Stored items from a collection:
┄┄┄┄┄┄┄┄┄┄

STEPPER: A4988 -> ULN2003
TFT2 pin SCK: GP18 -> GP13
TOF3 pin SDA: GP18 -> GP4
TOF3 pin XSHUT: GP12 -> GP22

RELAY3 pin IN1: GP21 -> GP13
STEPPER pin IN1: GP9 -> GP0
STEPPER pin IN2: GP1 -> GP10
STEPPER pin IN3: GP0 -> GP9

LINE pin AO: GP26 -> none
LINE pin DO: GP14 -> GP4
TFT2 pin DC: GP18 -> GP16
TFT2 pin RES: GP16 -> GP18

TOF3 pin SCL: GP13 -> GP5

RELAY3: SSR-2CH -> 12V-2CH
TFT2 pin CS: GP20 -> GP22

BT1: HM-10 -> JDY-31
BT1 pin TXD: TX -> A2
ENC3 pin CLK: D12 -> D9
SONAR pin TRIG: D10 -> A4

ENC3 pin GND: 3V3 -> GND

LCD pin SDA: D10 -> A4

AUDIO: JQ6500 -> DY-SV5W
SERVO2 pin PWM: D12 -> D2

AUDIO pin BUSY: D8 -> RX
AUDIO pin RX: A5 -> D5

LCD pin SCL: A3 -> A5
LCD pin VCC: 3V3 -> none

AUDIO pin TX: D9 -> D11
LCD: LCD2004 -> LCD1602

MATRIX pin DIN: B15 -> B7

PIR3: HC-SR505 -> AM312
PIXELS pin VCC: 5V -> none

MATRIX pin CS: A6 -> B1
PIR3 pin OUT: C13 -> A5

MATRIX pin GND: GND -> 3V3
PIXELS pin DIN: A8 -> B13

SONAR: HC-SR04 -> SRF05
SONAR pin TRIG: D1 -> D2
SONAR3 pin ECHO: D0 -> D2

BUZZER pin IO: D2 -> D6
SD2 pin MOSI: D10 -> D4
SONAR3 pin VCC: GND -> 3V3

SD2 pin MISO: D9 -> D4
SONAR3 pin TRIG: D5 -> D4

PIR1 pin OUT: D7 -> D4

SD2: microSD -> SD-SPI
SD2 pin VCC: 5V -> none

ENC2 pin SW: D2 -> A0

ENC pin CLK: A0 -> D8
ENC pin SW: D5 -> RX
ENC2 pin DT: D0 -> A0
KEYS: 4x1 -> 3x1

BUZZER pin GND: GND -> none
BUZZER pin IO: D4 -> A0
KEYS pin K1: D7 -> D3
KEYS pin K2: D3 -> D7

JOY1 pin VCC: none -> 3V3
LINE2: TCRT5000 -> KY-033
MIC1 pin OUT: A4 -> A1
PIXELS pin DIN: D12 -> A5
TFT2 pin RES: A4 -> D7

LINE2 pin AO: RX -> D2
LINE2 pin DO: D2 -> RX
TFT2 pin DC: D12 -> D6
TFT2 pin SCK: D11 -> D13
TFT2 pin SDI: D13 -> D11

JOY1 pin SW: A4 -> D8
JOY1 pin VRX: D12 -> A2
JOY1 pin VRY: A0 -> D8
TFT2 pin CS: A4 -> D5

┄┄┄┄┄┄┄┄┄┄

* **Work instructions**
What should appear is an exact copy of the lines from the one with "ENC pin CLK: A0 -> D8" through the end of the entries above, ends included, and no other text.

* **Response area**
ENC pin CLK: A0 -> D8
ENC pin SW: D5 -> RX
ENC2 pin DT: D0 -> A0
KEYS: 4x1 -> 3x1

BUZZER pin GND: GND -> none
BUZZER pin IO: D4 -> A0
KEYS pin K1: D7 -> D3
KEYS pin K2: D3 -> D7

JOY1 pin VCC: none -> 3V3
LINE2: TCRT5000 -> KY-033
MIC1 pin OUT: A4 -> A1
PIXELS pin DIN: D12 -> A5
TFT2 pin RES: A4 -> D7

LINE2 pin AO: RX -> D2
LINE2 pin DO: D2 -> RX
TFT2 pin DC: D12 -> D6
TFT2 pin SCK: D11 -> D13
TFT2 pin SDI: D13 -> D11

JOY1 pin SW: A4 -> D8
JOY1 pin VRX: D12 -> A2
JOY1 pin VRY: A0 -> D8
TFT2 pin CS: A4 -> D5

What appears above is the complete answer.